Work required: The answer should be an exact repeat of the stretch of material below from the line containing "punamodi (green); punamodi" through the line containing "tegisul (orange); mikamoman".

--- Supplied material Enclosed Below ---

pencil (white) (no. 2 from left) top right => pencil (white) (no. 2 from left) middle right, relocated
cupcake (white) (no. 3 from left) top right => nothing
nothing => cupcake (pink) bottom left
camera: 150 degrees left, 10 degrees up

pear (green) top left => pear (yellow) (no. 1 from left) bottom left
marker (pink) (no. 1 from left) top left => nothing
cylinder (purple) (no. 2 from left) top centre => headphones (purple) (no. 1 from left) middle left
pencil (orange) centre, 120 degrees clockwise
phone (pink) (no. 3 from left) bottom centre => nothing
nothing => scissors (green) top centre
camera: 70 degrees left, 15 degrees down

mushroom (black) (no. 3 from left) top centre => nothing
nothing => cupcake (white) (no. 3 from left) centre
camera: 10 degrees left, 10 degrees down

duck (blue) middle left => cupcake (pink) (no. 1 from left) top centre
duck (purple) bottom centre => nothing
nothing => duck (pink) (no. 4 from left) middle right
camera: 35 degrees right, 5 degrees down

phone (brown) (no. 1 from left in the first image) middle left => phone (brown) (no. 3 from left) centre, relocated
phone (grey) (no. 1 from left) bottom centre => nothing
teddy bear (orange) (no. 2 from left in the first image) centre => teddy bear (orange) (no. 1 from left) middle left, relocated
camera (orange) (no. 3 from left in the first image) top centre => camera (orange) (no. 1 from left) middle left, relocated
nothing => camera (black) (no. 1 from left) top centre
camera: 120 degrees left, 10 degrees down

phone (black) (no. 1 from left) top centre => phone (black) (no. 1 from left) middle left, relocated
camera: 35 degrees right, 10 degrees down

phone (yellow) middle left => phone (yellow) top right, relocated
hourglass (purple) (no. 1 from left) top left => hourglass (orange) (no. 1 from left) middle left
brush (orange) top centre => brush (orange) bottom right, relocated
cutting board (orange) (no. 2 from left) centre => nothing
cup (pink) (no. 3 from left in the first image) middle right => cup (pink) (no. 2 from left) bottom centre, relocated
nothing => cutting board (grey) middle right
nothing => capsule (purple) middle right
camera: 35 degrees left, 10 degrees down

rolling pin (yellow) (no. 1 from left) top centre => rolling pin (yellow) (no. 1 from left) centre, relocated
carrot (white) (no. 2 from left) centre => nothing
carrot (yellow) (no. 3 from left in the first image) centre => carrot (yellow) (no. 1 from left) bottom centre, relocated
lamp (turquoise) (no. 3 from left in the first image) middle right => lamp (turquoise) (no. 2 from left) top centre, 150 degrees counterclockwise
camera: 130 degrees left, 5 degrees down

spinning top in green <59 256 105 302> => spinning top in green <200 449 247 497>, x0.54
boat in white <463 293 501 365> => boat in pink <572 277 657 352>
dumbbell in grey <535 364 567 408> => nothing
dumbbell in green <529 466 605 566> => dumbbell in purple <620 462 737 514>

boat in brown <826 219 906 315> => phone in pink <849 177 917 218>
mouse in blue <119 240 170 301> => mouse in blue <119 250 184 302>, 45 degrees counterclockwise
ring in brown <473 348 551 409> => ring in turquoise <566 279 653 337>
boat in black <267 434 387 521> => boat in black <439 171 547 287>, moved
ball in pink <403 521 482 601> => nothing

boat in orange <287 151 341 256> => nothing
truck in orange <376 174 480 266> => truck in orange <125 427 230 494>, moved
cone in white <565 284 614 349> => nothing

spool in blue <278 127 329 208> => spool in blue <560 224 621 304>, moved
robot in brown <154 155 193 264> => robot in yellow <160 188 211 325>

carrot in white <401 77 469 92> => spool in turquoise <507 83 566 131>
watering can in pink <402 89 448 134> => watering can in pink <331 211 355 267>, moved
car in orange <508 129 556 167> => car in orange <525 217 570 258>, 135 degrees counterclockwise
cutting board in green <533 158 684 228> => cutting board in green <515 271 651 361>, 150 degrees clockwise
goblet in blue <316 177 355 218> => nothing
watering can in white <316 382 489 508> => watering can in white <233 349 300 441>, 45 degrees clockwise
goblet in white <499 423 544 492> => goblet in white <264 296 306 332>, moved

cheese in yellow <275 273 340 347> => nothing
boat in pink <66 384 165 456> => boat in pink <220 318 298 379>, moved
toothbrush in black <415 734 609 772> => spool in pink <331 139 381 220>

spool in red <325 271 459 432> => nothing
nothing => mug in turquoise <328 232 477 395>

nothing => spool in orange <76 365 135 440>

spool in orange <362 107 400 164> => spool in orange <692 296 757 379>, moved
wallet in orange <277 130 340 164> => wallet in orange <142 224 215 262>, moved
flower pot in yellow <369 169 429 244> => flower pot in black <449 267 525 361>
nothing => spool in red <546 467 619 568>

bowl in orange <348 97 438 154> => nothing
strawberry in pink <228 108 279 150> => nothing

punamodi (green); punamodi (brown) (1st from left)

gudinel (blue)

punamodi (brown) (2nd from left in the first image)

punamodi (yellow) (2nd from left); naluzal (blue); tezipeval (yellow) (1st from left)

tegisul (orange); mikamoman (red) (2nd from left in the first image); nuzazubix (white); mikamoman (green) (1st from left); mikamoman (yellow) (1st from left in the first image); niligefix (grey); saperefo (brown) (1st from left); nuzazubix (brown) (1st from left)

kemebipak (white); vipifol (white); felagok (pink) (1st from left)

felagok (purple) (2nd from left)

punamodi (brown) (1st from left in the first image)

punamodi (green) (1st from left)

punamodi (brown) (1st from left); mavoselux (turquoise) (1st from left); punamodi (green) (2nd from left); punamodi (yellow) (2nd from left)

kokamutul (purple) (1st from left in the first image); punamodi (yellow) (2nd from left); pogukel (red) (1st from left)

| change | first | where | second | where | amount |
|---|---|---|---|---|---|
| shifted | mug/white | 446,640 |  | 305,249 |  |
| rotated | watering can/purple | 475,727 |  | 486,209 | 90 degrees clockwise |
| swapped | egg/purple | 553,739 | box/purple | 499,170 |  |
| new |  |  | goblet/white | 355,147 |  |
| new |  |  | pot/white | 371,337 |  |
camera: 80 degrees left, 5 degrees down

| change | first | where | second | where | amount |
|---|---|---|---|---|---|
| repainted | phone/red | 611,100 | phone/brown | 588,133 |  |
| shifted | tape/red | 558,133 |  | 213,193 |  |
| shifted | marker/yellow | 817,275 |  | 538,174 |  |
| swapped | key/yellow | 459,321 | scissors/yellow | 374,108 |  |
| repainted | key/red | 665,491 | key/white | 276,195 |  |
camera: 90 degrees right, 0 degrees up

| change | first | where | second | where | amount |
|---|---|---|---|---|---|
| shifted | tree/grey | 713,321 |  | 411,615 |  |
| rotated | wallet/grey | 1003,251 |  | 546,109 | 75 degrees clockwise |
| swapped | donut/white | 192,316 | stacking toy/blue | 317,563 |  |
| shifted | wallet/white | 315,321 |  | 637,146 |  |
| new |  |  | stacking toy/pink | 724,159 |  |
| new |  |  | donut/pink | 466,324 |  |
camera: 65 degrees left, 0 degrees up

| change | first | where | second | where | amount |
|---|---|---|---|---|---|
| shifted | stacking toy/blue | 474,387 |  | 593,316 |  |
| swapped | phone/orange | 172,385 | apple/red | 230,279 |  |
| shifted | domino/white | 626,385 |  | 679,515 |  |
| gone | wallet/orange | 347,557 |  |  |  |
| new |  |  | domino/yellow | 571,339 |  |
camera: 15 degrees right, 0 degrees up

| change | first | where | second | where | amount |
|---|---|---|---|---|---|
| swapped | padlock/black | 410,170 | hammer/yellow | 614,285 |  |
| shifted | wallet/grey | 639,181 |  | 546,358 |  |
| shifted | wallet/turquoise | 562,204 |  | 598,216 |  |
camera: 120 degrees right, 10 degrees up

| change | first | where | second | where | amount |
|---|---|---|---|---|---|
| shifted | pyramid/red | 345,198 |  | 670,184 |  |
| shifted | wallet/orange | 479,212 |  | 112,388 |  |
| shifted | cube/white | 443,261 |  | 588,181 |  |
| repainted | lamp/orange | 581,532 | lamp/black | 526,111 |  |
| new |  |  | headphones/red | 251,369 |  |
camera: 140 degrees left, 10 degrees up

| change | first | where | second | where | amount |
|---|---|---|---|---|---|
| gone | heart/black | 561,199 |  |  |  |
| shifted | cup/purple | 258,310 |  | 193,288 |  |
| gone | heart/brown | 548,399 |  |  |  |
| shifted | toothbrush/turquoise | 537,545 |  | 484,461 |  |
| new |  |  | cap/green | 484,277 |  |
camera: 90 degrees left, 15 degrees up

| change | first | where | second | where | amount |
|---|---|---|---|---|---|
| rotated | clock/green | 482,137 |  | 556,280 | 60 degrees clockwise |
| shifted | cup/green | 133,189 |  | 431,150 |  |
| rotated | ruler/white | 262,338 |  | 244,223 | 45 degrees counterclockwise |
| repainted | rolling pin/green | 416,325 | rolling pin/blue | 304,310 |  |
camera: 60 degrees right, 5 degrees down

--- End of Enclosed Supplied material ---

Solution to this task:
punamodi (green); punamodi (brown) (1st from left)

gudinel (blue)

punamodi (brown) (2nd from left in the first image)

punamodi (yellow) (2nd from left); naluzal (blue); tezipeval (yellow) (1st from left)

tegisul (orange); mikamoman (red) (2nd from left in the first image); nuzazubix (white); mikamoman (green) (1st from left); mikamoman (yellow) (1st from left in the first image); niligefix (grey); saperefo (brown) (1st from left); nuzazubix (brown) (1st from left)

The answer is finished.